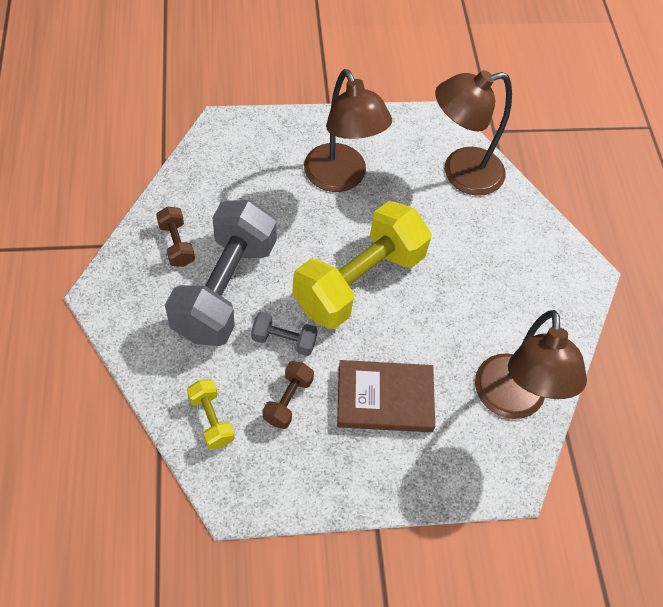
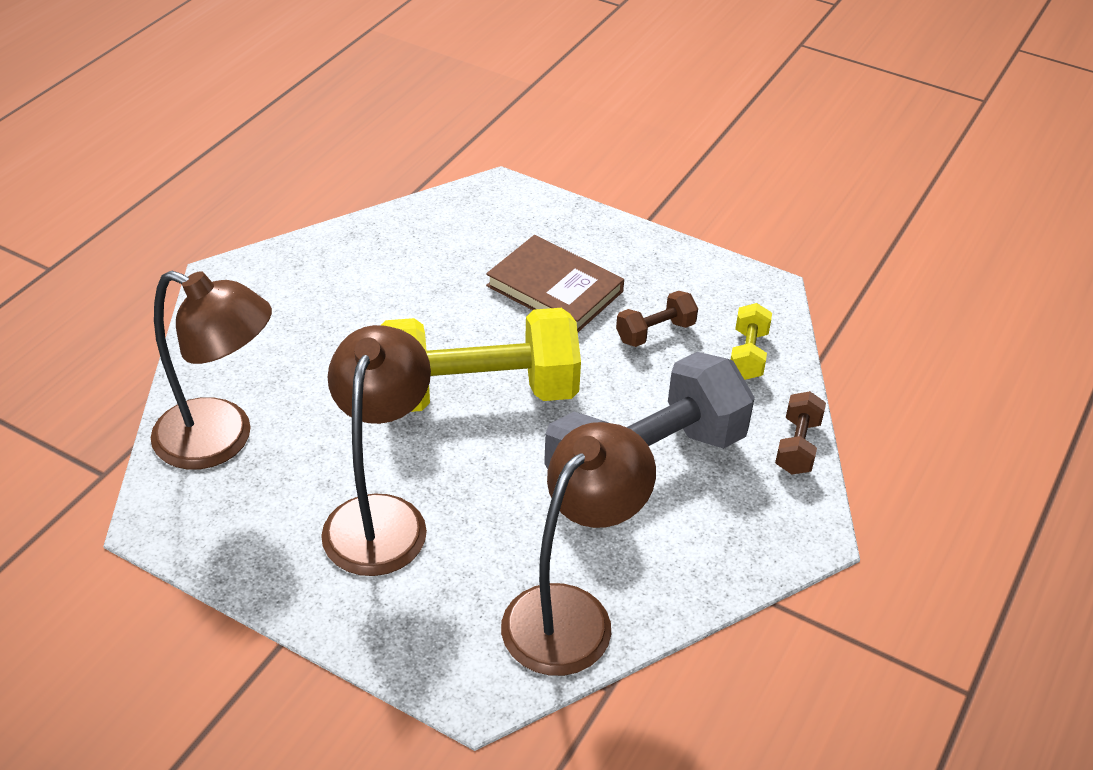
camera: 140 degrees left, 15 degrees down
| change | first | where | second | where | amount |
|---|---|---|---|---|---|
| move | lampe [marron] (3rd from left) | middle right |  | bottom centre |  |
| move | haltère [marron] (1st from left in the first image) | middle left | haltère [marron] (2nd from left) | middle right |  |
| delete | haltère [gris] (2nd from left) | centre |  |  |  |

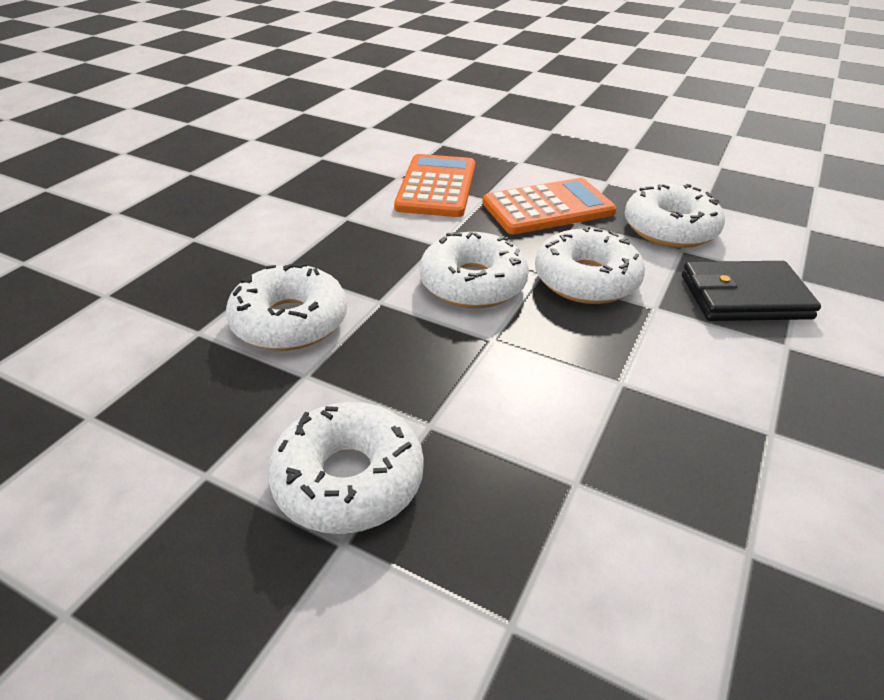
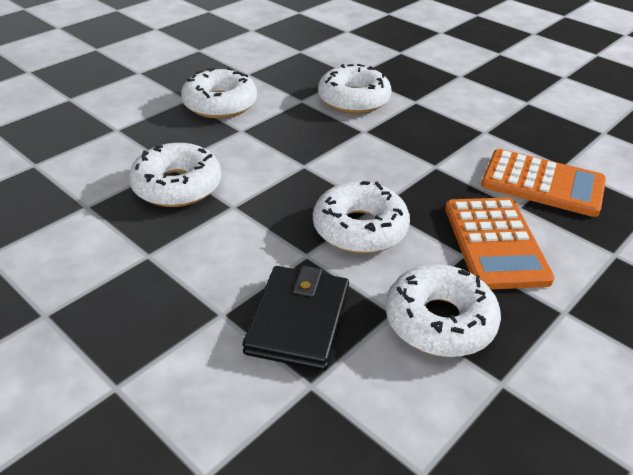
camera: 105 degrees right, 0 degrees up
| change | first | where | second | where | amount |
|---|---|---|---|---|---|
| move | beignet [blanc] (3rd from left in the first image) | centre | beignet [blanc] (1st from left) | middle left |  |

Problem description.
Your answer must be every line from the listing above that holds the string "right".

Solution to this task.
| move | lampe [marron] (3rd from left) | middle right |  | bottom centre |  |
| move | haltère [marron] (1st from left in the first image) | middle left | haltère [marron] (2nd from left) | middle right |  |
camera: 105 degrees right, 0 degrees up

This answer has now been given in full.